Task instructions >> Nothing in the listing should be altered when it is copied, and no picture goes into the copy.
:: Given records ::
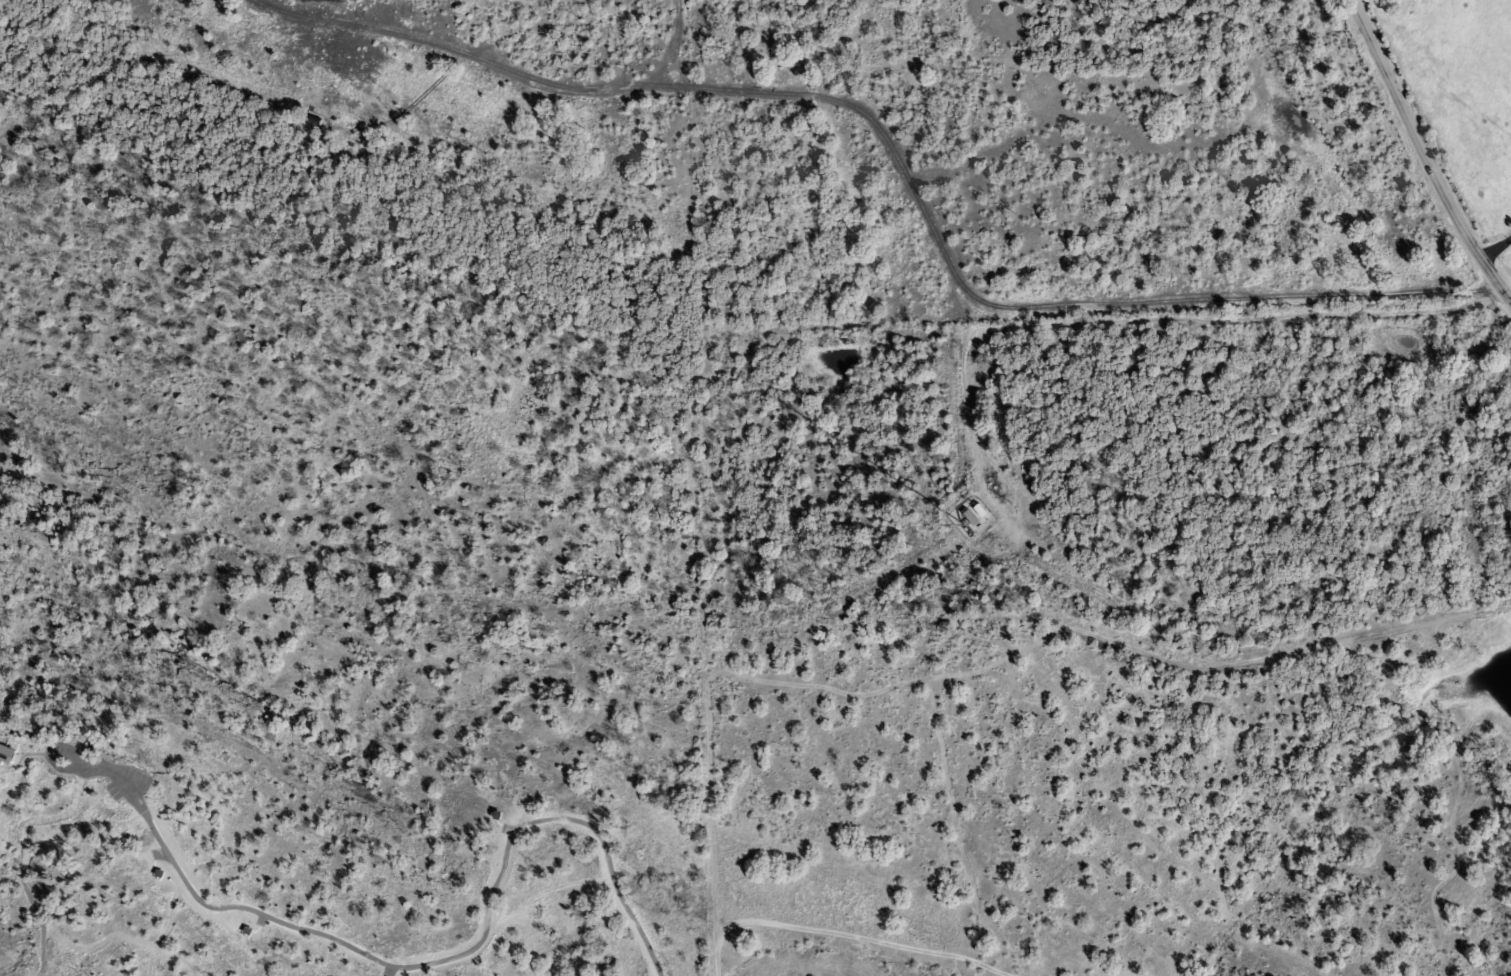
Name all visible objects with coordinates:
road: (492, 65)
road: (1423, 154)
road: (1495, 245)
road: (1156, 316)
building: (976, 511)

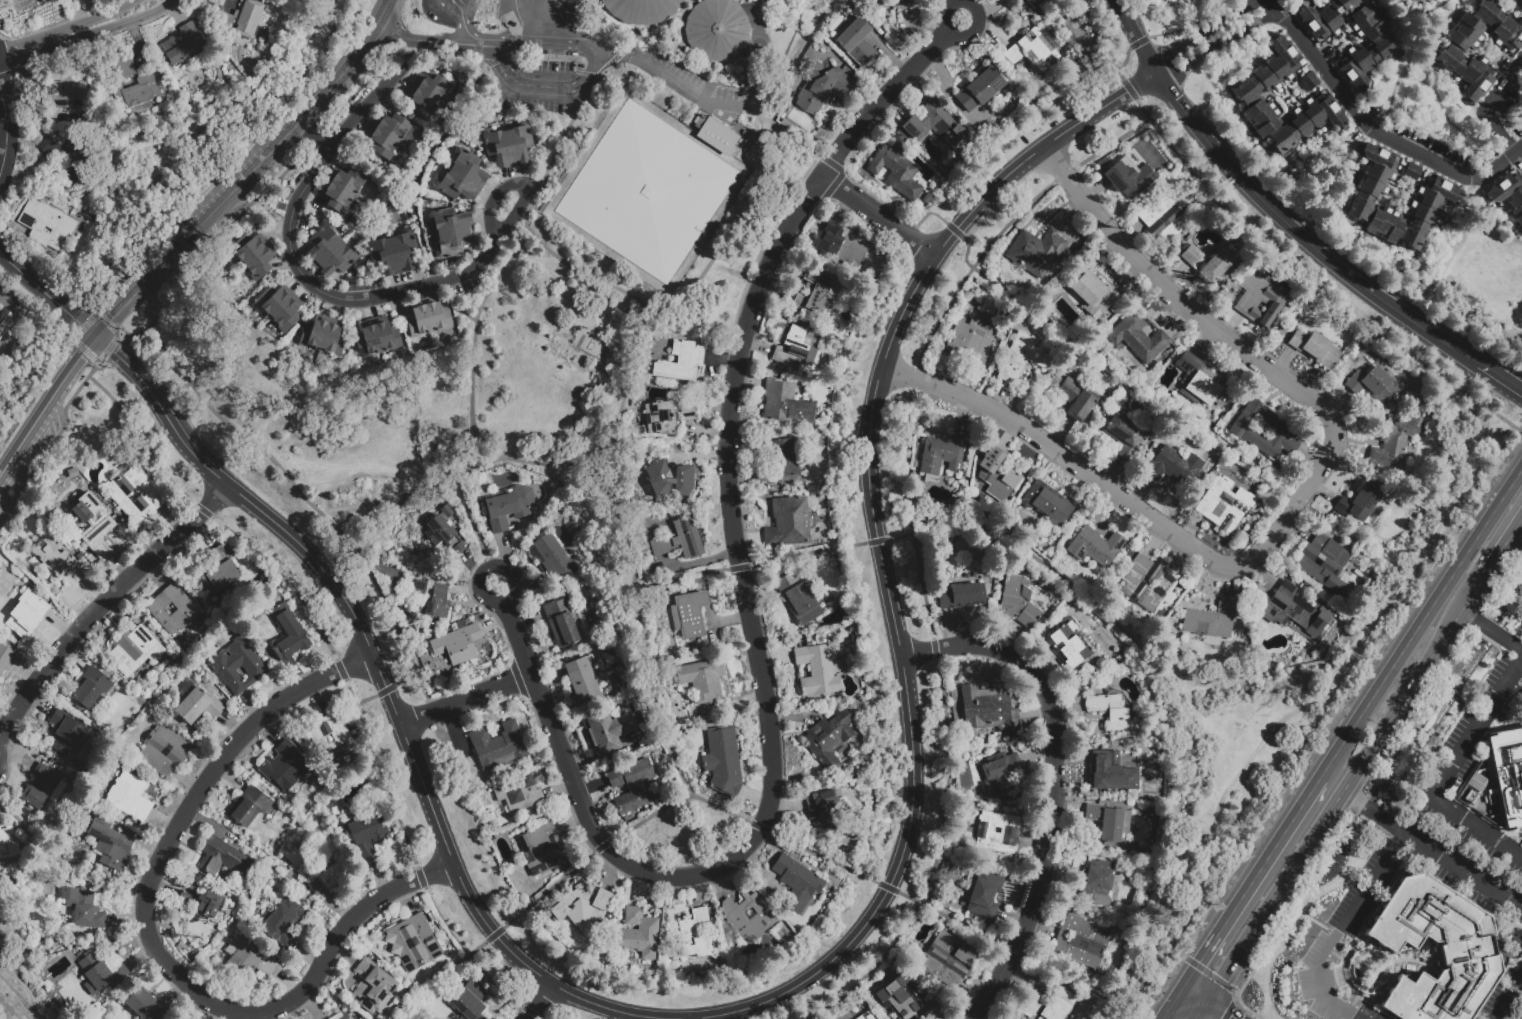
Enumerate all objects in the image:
flagpole: (554, 0)
building: (1015, 0)
building: (1169, 0)
building: (903, 4)
building: (1036, 4)
road: (466, 10)
building: (640, 10)
road: (445, 12)
road: (386, 14)
road: (471, 15)
road: (552, 18)
road: (95, 19)
building: (241, 20)
road: (114, 22)
road: (344, 23)
building: (715, 29)
road: (548, 31)
road: (466, 32)
road: (491, 32)
road: (1212, 36)
road: (424, 39)
road: (323, 41)
road: (516, 41)
building: (855, 41)
road: (960, 41)
building: (1068, 41)
road: (493, 44)
building: (182, 45)
road: (564, 45)
road: (27, 48)
building: (1384, 48)
building: (1033, 49)
building: (1452, 53)
road: (499, 56)
road: (510, 65)
road: (940, 69)
road: (593, 71)
road: (341, 75)
road: (673, 78)
road: (1160, 79)
building: (1309, 82)
building: (132, 85)
building: (820, 87)
building: (979, 88)
road: (546, 90)
building: (63, 95)
building: (1245, 95)
building: (428, 96)
road: (1488, 106)
road: (752, 112)
road: (206, 115)
building: (934, 125)
building: (788, 127)
road: (5, 130)
road: (1374, 131)
road: (318, 132)
building: (717, 135)
building: (387, 136)
building: (508, 144)
building: (59, 164)
building: (896, 170)
building: (1412, 173)
building: (1129, 177)
building: (462, 178)
building: (342, 190)
building: (646, 192)
building: (1442, 197)
building: (1508, 197)
road: (879, 210)
building: (1164, 218)
building: (47, 225)
road: (199, 227)
building: (452, 233)
road: (137, 234)
building: (841, 244)
road: (211, 247)
building: (1036, 251)
building: (330, 253)
building: (393, 253)
building: (1190, 254)
building: (253, 256)
road: (1276, 256)
building: (1217, 265)
road: (1338, 268)
road: (497, 278)
road: (597, 281)
building: (816, 291)
road: (48, 295)
building: (1094, 295)
building: (1257, 298)
road: (357, 299)
road: (454, 305)
building: (279, 308)
traffic signals: (114, 318)
building: (427, 319)
traffic signals: (79, 322)
building: (323, 337)
building: (1137, 337)
building: (974, 338)
building: (377, 339)
road: (71, 345)
building: (793, 347)
building: (1315, 348)
traffic signals: (116, 353)
traffic signals: (81, 357)
building: (1022, 357)
building: (680, 362)
road: (646, 366)
road: (1500, 378)
building: (1201, 380)
building: (1372, 383)
building: (1075, 399)
road: (46, 403)
building: (784, 403)
road: (1164, 409)
building: (688, 412)
building: (659, 417)
building: (1263, 429)
building: (1125, 437)
building: (1395, 443)
road: (698, 454)
building: (940, 455)
building: (786, 458)
building: (1175, 466)
building: (996, 474)
building: (658, 479)
building: (684, 479)
road: (296, 494)
building: (135, 496)
road: (379, 500)
road: (1294, 500)
building: (1225, 504)
building: (1361, 504)
building: (1048, 505)
building: (509, 506)
building: (447, 512)
road: (472, 519)
building: (788, 522)
building: (92, 526)
building: (442, 536)
building: (679, 540)
road: (1011, 541)
building: (1094, 545)
building: (966, 546)
road: (504, 548)
road: (1502, 549)
building: (1129, 555)
building: (552, 557)
building: (54, 558)
road: (469, 560)
road: (700, 562)
building: (1323, 562)
road: (510, 569)
building: (217, 574)
building: (1147, 582)
road: (529, 583)
road: (465, 589)
building: (962, 595)
building: (798, 599)
building: (431, 601)
building: (1017, 601)
road: (102, 606)
building: (1295, 609)
building: (173, 611)
building: (688, 613)
building: (26, 615)
road: (1417, 617)
building: (1210, 621)
building: (404, 622)
building: (560, 622)
road: (752, 622)
road: (638, 623)
road: (1492, 630)
building: (288, 636)
building: (820, 640)
building: (457, 645)
building: (1066, 645)
building: (136, 650)
building: (5, 658)
building: (237, 667)
building: (817, 668)
building: (701, 678)
building: (582, 679)
road: (344, 680)
road: (384, 689)
building: (90, 690)
road: (464, 696)
building: (195, 704)
road: (1301, 707)
building: (988, 708)
building: (1111, 711)
building: (638, 718)
building: (608, 730)
building: (65, 733)
building: (828, 737)
building: (331, 738)
building: (306, 743)
building: (498, 746)
building: (163, 752)
building: (722, 761)
building: (283, 768)
building: (1000, 772)
building: (1111, 773)
road: (1447, 773)
building: (1508, 773)
road: (1378, 778)
building: (1476, 782)
road: (1052, 783)
building: (631, 785)
building: (43, 789)
road: (1342, 790)
building: (519, 793)
building: (130, 798)
building: (249, 807)
building: (329, 810)
road: (1372, 811)
building: (823, 812)
road: (742, 820)
building: (1108, 820)
building: (998, 831)
building: (367, 833)
building: (6, 845)
building: (110, 846)
building: (541, 849)
building: (1143, 852)
building: (792, 854)
road: (60, 858)
building: (222, 860)
road: (1462, 870)
building: (300, 873)
building: (328, 877)
road: (1246, 881)
building: (796, 882)
building: (1097, 882)
building: (985, 895)
building: (202, 902)
building: (582, 907)
building: (83, 910)
building: (747, 917)
building: (282, 922)
road: (1339, 928)
building: (637, 934)
building: (694, 934)
building: (1081, 940)
road: (149, 941)
building: (414, 944)
building: (1467, 946)
building: (947, 959)
building: (249, 960)
traffic signals: (1195, 961)
road: (867, 971)
building: (100, 974)
road: (802, 981)
building: (373, 989)
road: (1191, 993)
road: (1507, 996)
building: (899, 997)
road: (535, 1001)
road: (1167, 1002)
building: (469, 1003)
building: (146, 1006)
building: (1057, 1006)
road: (11, 1008)
building: (1032, 1008)
road: (1229, 1008)
road: (1216, 1009)
road: (1197, 1010)
road: (1248, 1010)
building: (865, 1016)
building: (341, 1017)
traffic signals: (1229, 1018)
:::
Result for this task >>
Name all visible objects with coordinates:
road: (492, 65)
road: (1423, 154)
road: (1495, 245)
road: (1156, 316)
building: (976, 511)

Enumerate all objects in the image:
flagpole: (554, 0)
building: (1015, 0)
building: (1169, 0)
building: (903, 4)
building: (1036, 4)
road: (466, 10)
building: (640, 10)
road: (445, 12)
road: (386, 14)
road: (471, 15)
road: (552, 18)
road: (95, 19)
building: (241, 20)
road: (114, 22)
road: (344, 23)
building: (715, 29)
road: (548, 31)
road: (466, 32)
road: (491, 32)
road: (1212, 36)
road: (424, 39)
road: (323, 41)
road: (516, 41)
building: (855, 41)
road: (960, 41)
building: (1068, 41)
road: (493, 44)
building: (182, 45)
road: (564, 45)
road: (27, 48)
building: (1384, 48)
building: (1033, 49)
building: (1452, 53)
road: (499, 56)
road: (510, 65)
road: (940, 69)
road: (593, 71)
road: (341, 75)
road: (673, 78)
road: (1160, 79)
building: (1309, 82)
building: (132, 85)
building: (820, 87)
building: (979, 88)
road: (546, 90)
building: (63, 95)
building: (1245, 95)
building: (428, 96)
road: (1488, 106)
road: (752, 112)
road: (206, 115)
building: (934, 125)
building: (788, 127)
road: (5, 130)
road: (1374, 131)
road: (318, 132)
building: (717, 135)
building: (387, 136)
building: (508, 144)
building: (59, 164)
building: (896, 170)
building: (1412, 173)
building: (1129, 177)
building: (462, 178)
building: (342, 190)
building: (646, 192)
building: (1442, 197)
building: (1508, 197)
road: (879, 210)
building: (1164, 218)
building: (47, 225)
road: (199, 227)
building: (452, 233)
road: (137, 234)
building: (841, 244)
road: (211, 247)
building: (1036, 251)
building: (330, 253)
building: (393, 253)
building: (1190, 254)
building: (253, 256)
road: (1276, 256)
building: (1217, 265)
road: (1338, 268)
road: (497, 278)
road: (597, 281)
building: (816, 291)
road: (48, 295)
building: (1094, 295)
building: (1257, 298)
road: (357, 299)
road: (454, 305)
building: (279, 308)
traffic signals: (114, 318)
building: (427, 319)
traffic signals: (79, 322)
building: (323, 337)
building: (1137, 337)
building: (974, 338)
building: (377, 339)
road: (71, 345)
building: (793, 347)
building: (1315, 348)
traffic signals: (116, 353)
traffic signals: (81, 357)
building: (1022, 357)
building: (680, 362)
road: (646, 366)
road: (1500, 378)
building: (1201, 380)
building: (1372, 383)
building: (1075, 399)
road: (46, 403)
building: (784, 403)
road: (1164, 409)
building: (688, 412)
building: (659, 417)
building: (1263, 429)
building: (1125, 437)
building: (1395, 443)
road: (698, 454)
building: (940, 455)
building: (786, 458)
building: (1175, 466)
building: (996, 474)
building: (658, 479)
building: (684, 479)
road: (296, 494)
building: (135, 496)
road: (379, 500)
road: (1294, 500)
building: (1225, 504)
building: (1361, 504)
building: (1048, 505)
building: (509, 506)
building: (447, 512)
road: (472, 519)
building: (788, 522)
building: (92, 526)
building: (442, 536)
building: (679, 540)
road: (1011, 541)
building: (1094, 545)
building: (966, 546)
road: (504, 548)
road: (1502, 549)
building: (1129, 555)
building: (552, 557)
building: (54, 558)
road: (469, 560)
road: (700, 562)
building: (1323, 562)
road: (510, 569)
building: (217, 574)
building: (1147, 582)
road: (529, 583)
road: (465, 589)
building: (962, 595)
building: (798, 599)
building: (431, 601)
building: (1017, 601)
road: (102, 606)
building: (1295, 609)
building: (173, 611)
building: (688, 613)
building: (26, 615)
road: (1417, 617)
building: (1210, 621)
building: (404, 622)
building: (560, 622)
road: (752, 622)
road: (638, 623)
road: (1492, 630)
building: (288, 636)
building: (820, 640)
building: (457, 645)
building: (1066, 645)
building: (136, 650)
building: (5, 658)
building: (237, 667)
building: (817, 668)
building: (701, 678)
building: (582, 679)
road: (344, 680)
road: (384, 689)
building: (90, 690)
road: (464, 696)
building: (195, 704)
road: (1301, 707)
building: (988, 708)
building: (1111, 711)
building: (638, 718)
building: (608, 730)
building: (65, 733)
building: (828, 737)
building: (331, 738)
building: (306, 743)
building: (498, 746)
building: (163, 752)
building: (722, 761)
building: (283, 768)
building: (1000, 772)
building: (1111, 773)
road: (1447, 773)
building: (1508, 773)
road: (1378, 778)
building: (1476, 782)
road: (1052, 783)
building: (631, 785)
building: (43, 789)
road: (1342, 790)
building: (519, 793)
building: (130, 798)
building: (249, 807)
building: (329, 810)
road: (1372, 811)
building: (823, 812)
road: (742, 820)
building: (1108, 820)
building: (998, 831)
building: (367, 833)
building: (6, 845)
building: (110, 846)
building: (541, 849)
building: (1143, 852)
building: (792, 854)
road: (60, 858)
building: (222, 860)
road: (1462, 870)
building: (300, 873)
building: (328, 877)
road: (1246, 881)
building: (796, 882)
building: (1097, 882)
building: (985, 895)
building: (202, 902)
building: (582, 907)
building: (83, 910)
building: (747, 917)
building: (282, 922)
road: (1339, 928)
building: (637, 934)
building: (694, 934)
building: (1081, 940)
road: (149, 941)
building: (414, 944)
building: (1467, 946)
building: (947, 959)
building: (249, 960)
traffic signals: (1195, 961)
road: (867, 971)
building: (100, 974)
road: (802, 981)
building: (373, 989)
road: (1191, 993)
road: (1507, 996)
building: (899, 997)
road: (535, 1001)
road: (1167, 1002)
building: (469, 1003)
building: (146, 1006)
building: (1057, 1006)
road: (11, 1008)
building: (1032, 1008)
road: (1229, 1008)
road: (1216, 1009)
road: (1197, 1010)
road: (1248, 1010)
building: (865, 1016)
building: (341, 1017)
traffic signals: (1229, 1018)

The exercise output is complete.